**About this task:**
All of the entries, apart from their pictures, are to be copied verbatim.

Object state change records
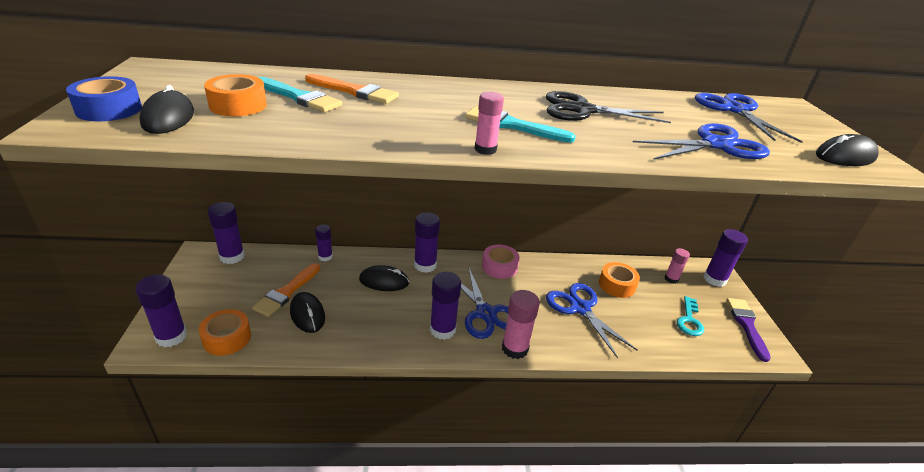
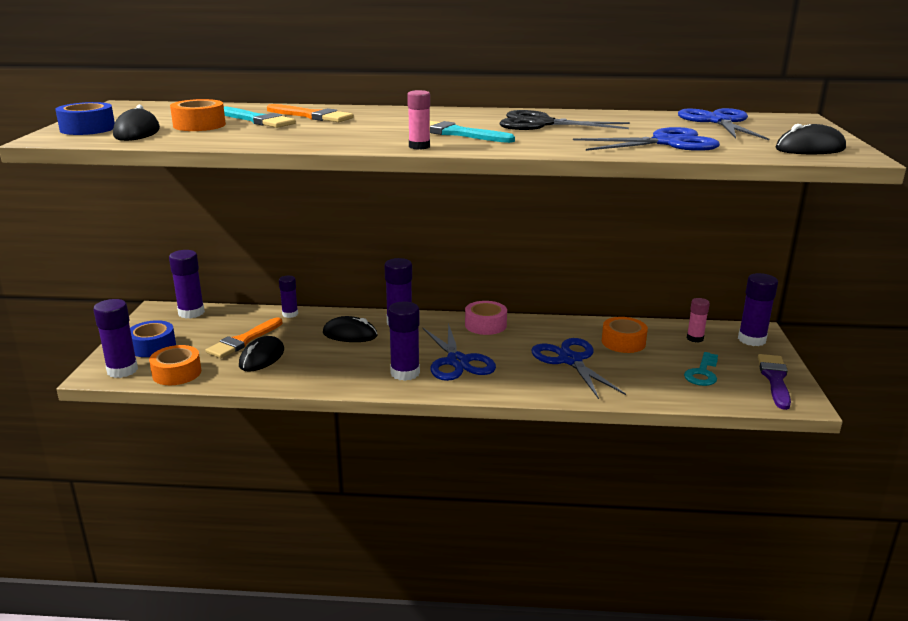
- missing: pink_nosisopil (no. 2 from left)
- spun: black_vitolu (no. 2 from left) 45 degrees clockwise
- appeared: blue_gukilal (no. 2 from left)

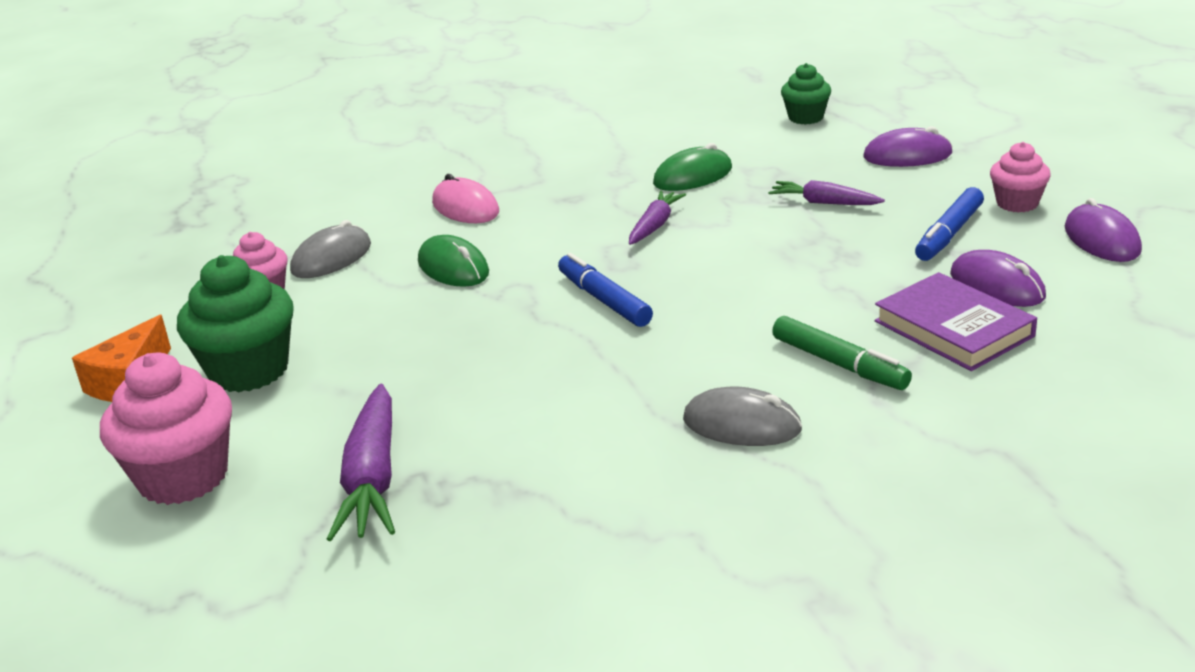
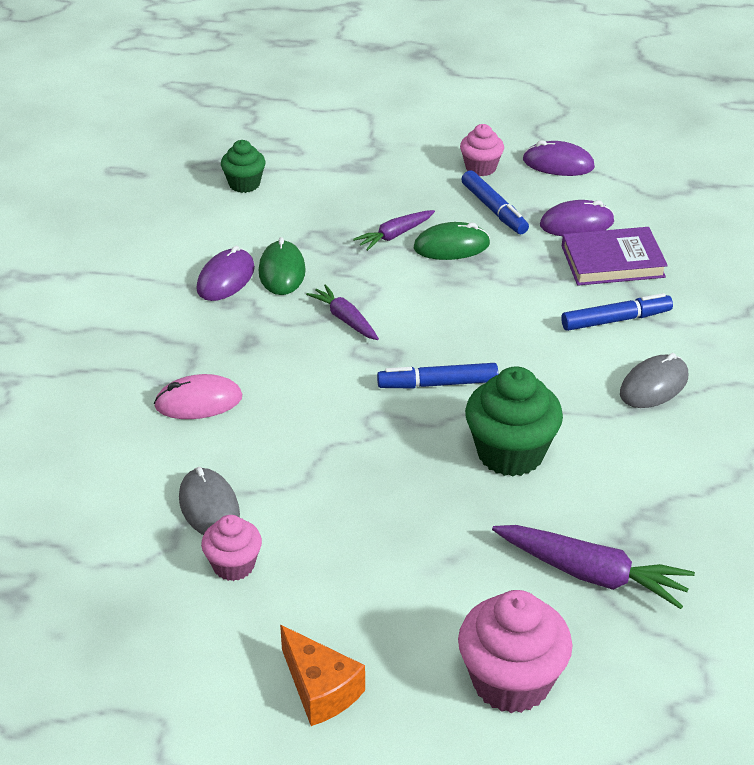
- relocated: purple_vitolu (no. 1 from left)
- relocated: green_vitolu (no. 1 from left in the first image) to green_vitolu (no. 2 from left)
- relocated: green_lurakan (no. 1 from left in the first image) to green_lurakan (no. 2 from left)
- colour: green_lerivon to blue_lerivon (no. 3 from left)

**Completed exercise:**
- missing: pink_nosisopil (no. 2 from left)
- spun: black_vitolu (no. 2 from left) 45 degrees clockwise
- appeared: blue_gukilal (no. 2 from left)

- relocated: purple_vitolu (no. 1 from left)
- relocated: green_vitolu (no. 1 from left in the first image) to green_vitolu (no. 2 from left)
- relocated: green_lurakan (no. 1 from left in the first image) to green_lurakan (no. 2 from left)
- colour: green_lerivon to blue_lerivon (no. 3 from left)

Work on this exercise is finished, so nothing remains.